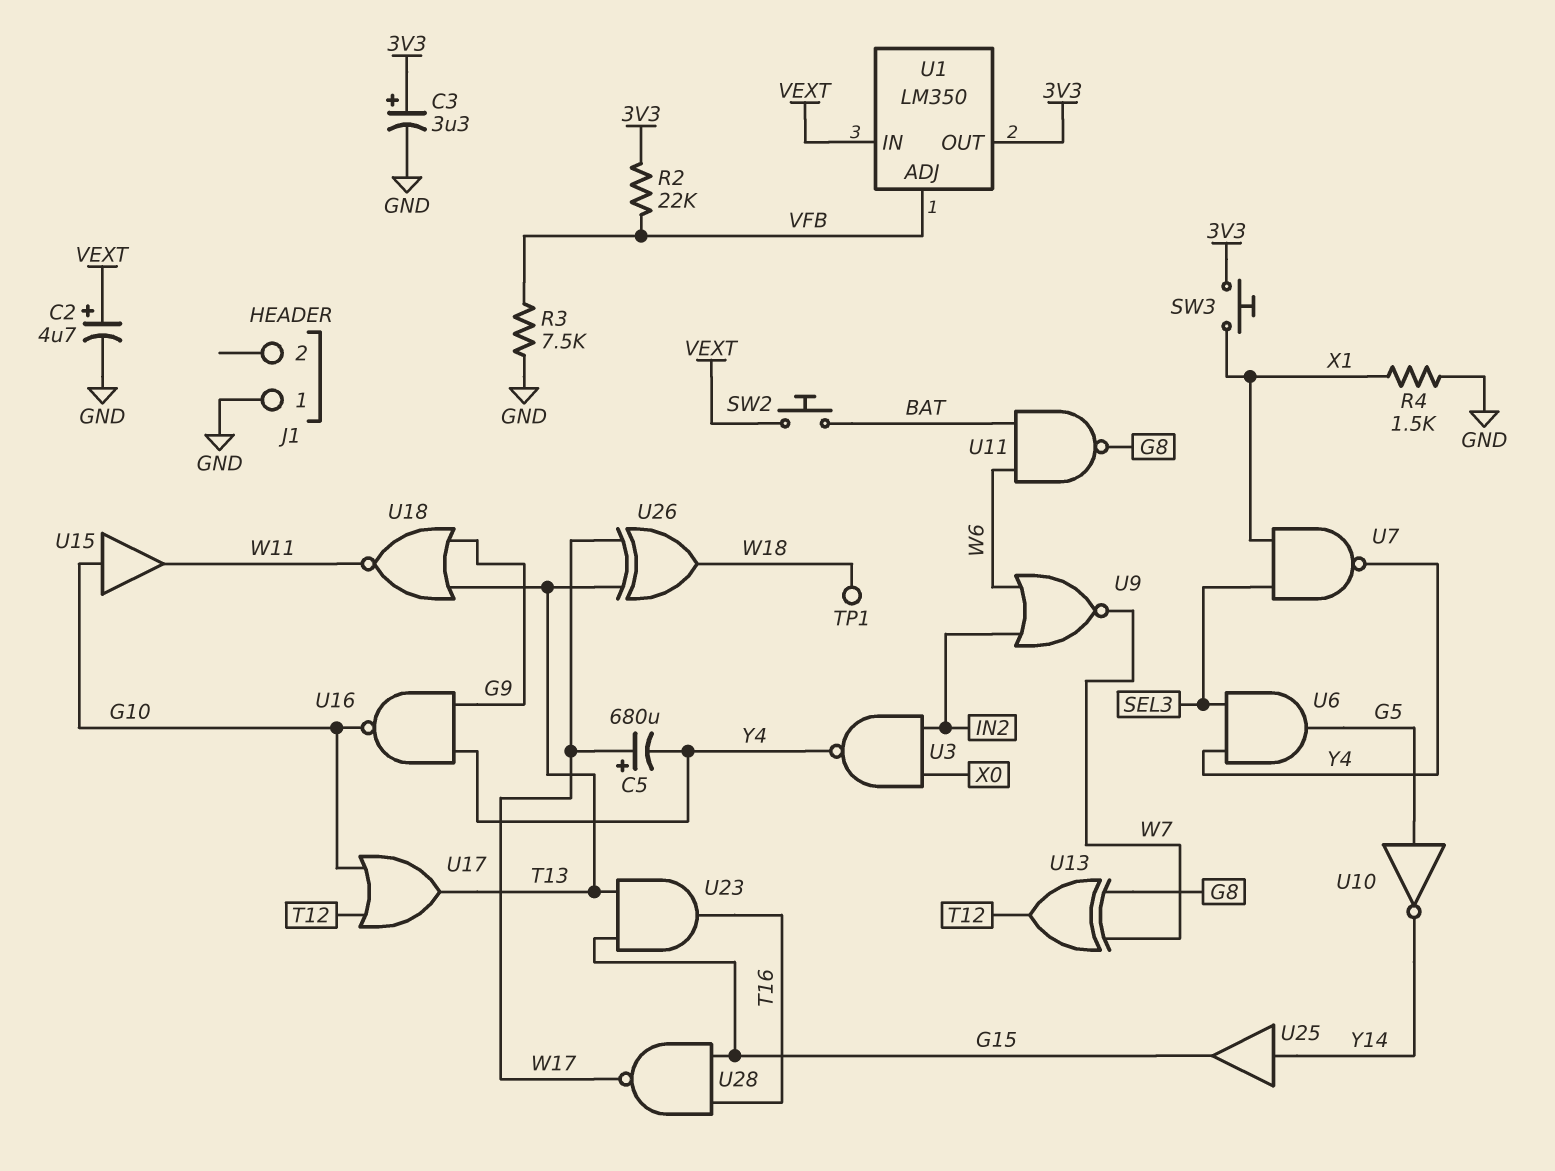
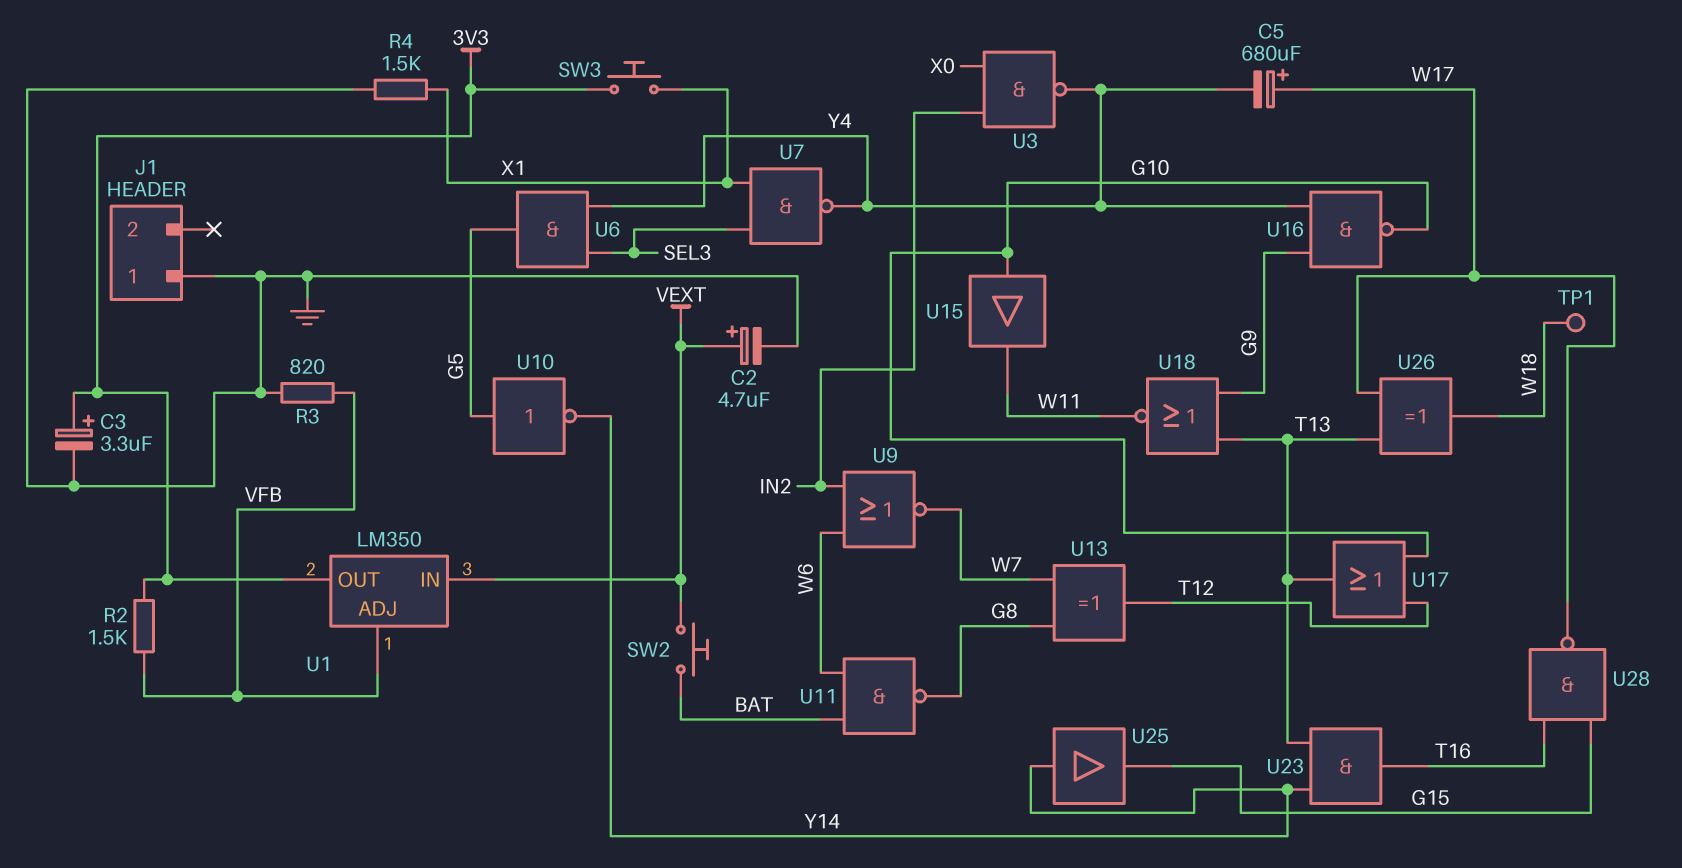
R2: 22k (3V3, VFB) -> 1.5k (3V3, VFB)
R3: 7.5k (GND, VFB) -> 820 (GND, VFB)
U23: AND (in G15, in T13, out T16) -> AND (in T13, in Y14, out T16)

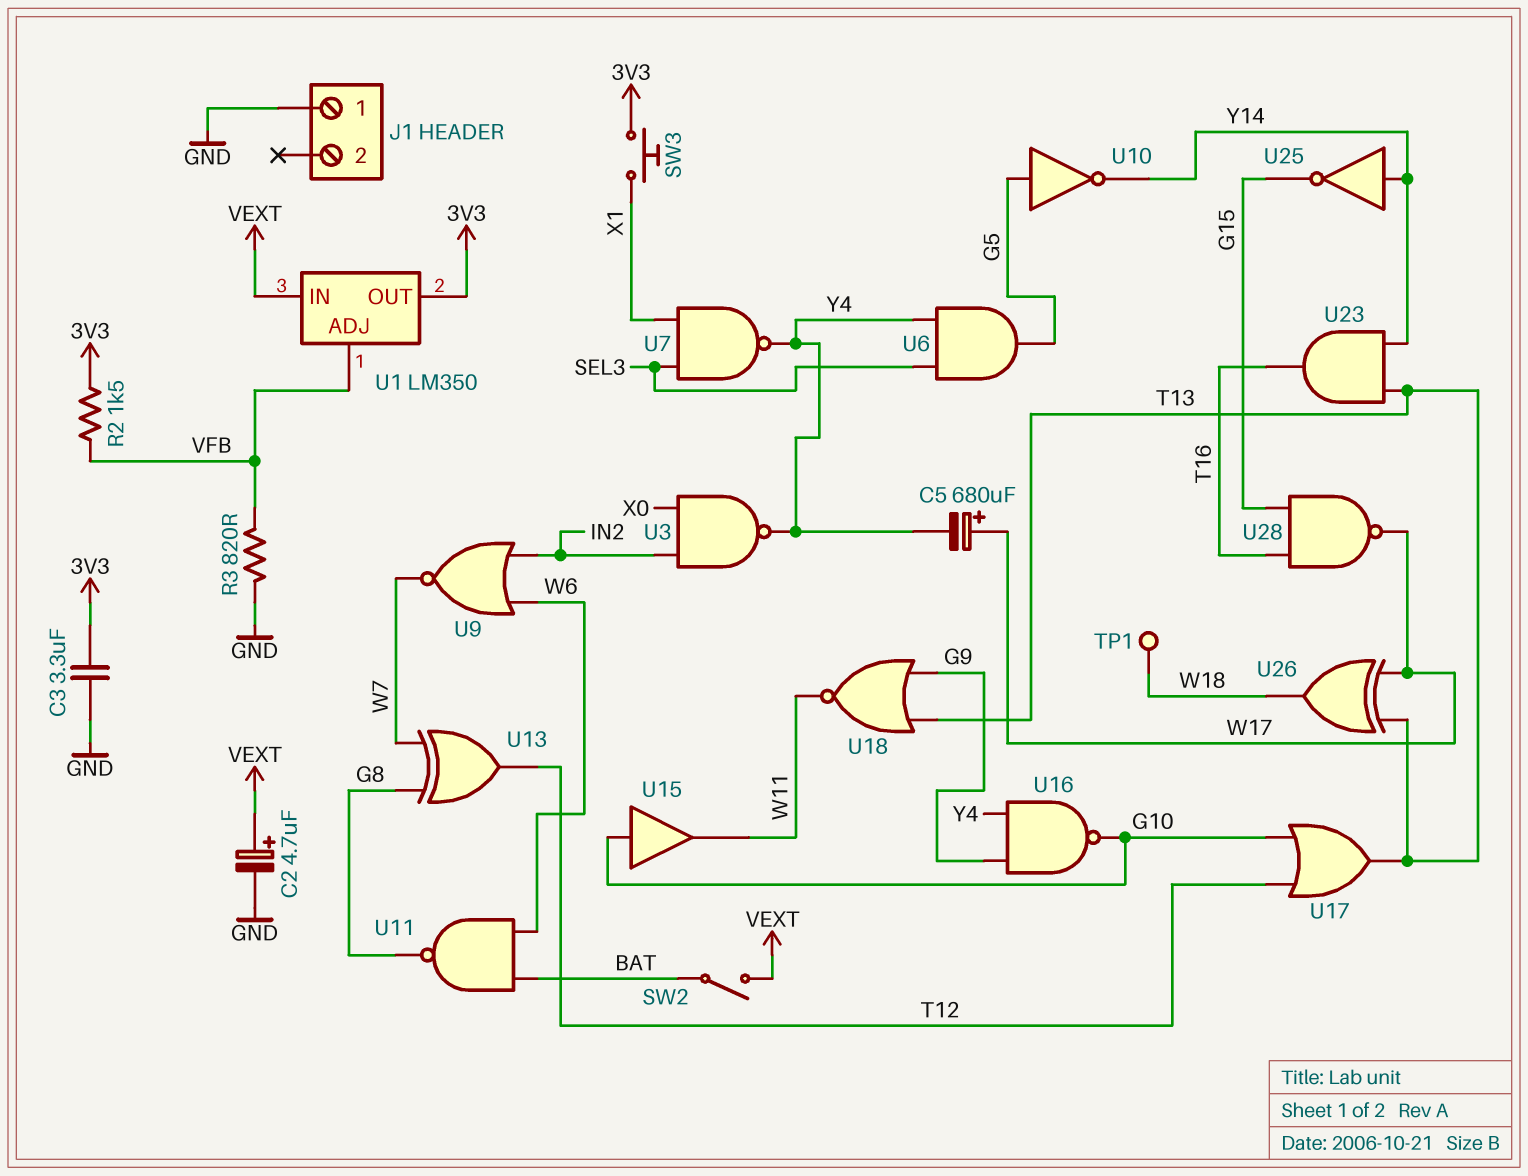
C3: 3.3uF (plus 3V3, minus GND) -> 3.3uF (3V3, GND)
R4: 1.5k (GND, X1) -> none
SW2: button (BAT, VEXT) -> switch (BAT, VEXT)
U25: buffer (in Y14, out G15) -> NOT (in Y14, out G15)

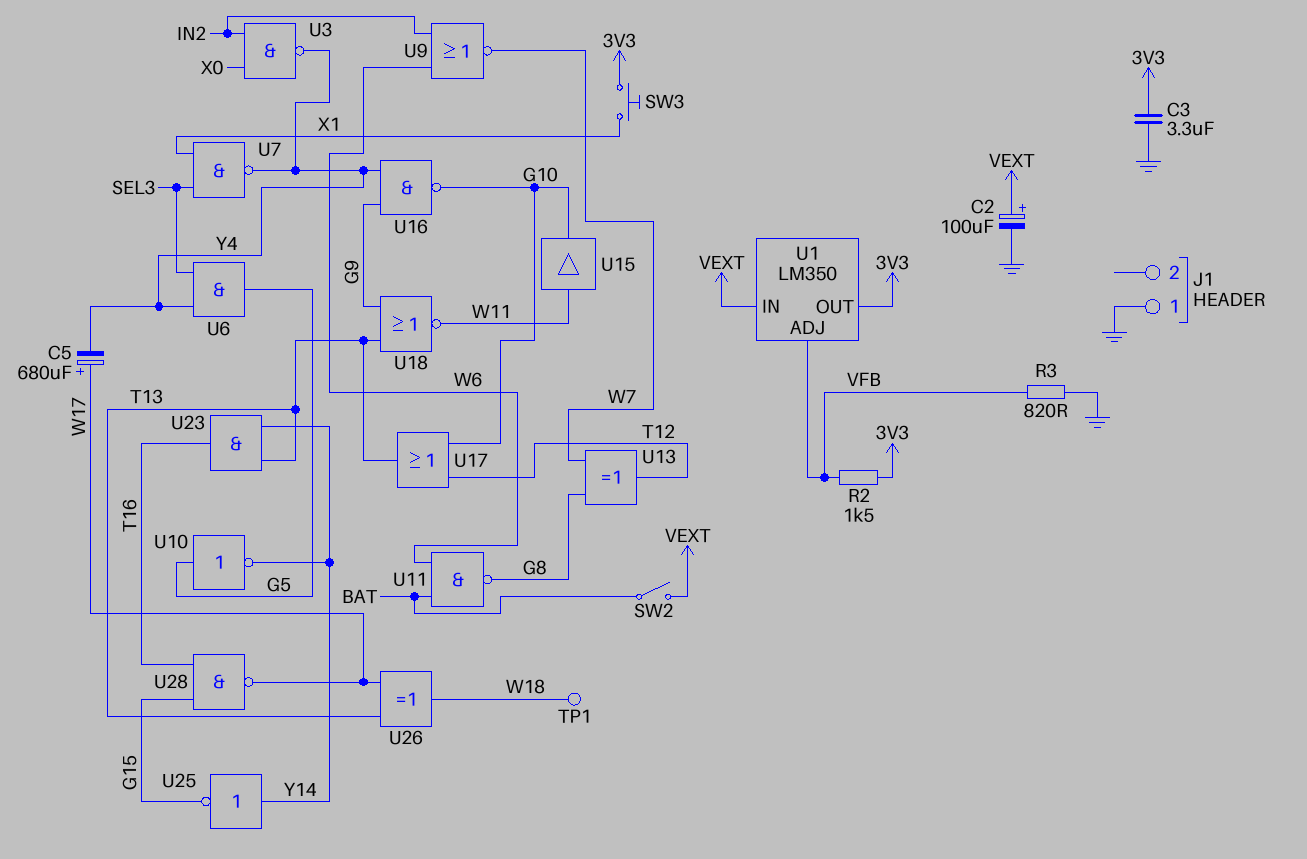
C2: 4.7uF (plus VEXT, minus GND) -> 100uF (plus VEXT, minus GND)
U15: buffer (in G10, out W11) -> buffer (in W11, out G10)

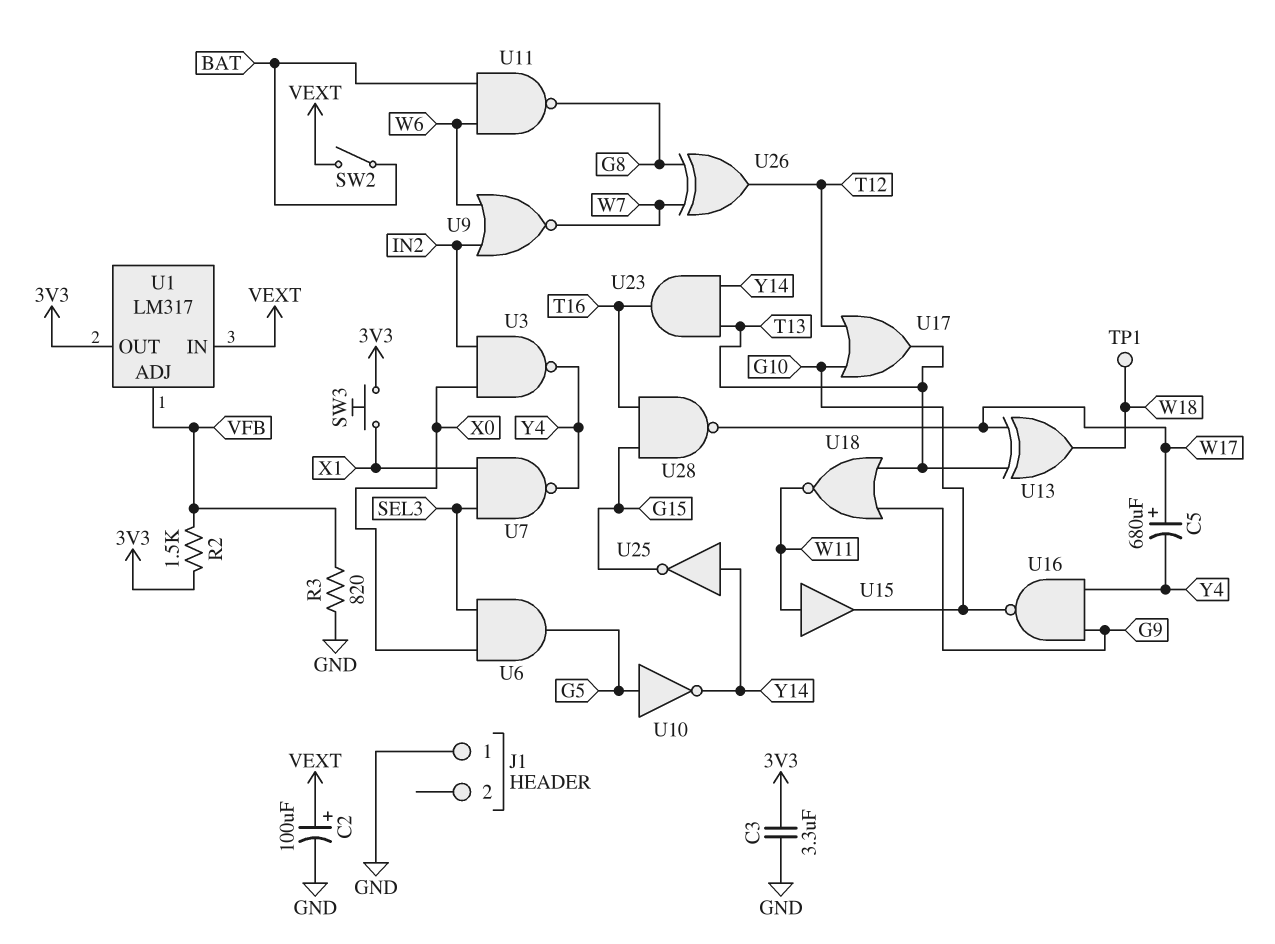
U1: LM350 -> LM317
U6: AND (in SEL3, in Y4, out G5) -> AND (in SEL3, in X0, out G5)
U13: XOR (in G8, in W7, out T12) -> XOR (in T13, in W17, out W18)
U26: XOR (in T13, in W17, out W18) -> XOR (in G8, in W7, out T12)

**About this task**.
Print the listing exactly. No pictures belong in the copy.

**Output below**.
R2: 22k (3V3, VFB) -> 1.5k (3V3, VFB)
R3: 7.5k (GND, VFB) -> 820 (GND, VFB)
U23: AND (in G15, in T13, out T16) -> AND (in T13, in Y14, out T16)

C3: 3.3uF (plus 3V3, minus GND) -> 3.3uF (3V3, GND)
R4: 1.5k (GND, X1) -> none
SW2: button (BAT, VEXT) -> switch (BAT, VEXT)
U25: buffer (in Y14, out G15) -> NOT (in Y14, out G15)

C2: 4.7uF (plus VEXT, minus GND) -> 100uF (plus VEXT, minus GND)
U15: buffer (in G10, out W11) -> buffer (in W11, out G10)

U1: LM350 -> LM317
U6: AND (in SEL3, in Y4, out G5) -> AND (in SEL3, in X0, out G5)
U13: XOR (in G8, in W7, out T12) -> XOR (in T13, in W17, out W18)
U26: XOR (in T13, in W17, out W18) -> XOR (in G8, in W7, out T12)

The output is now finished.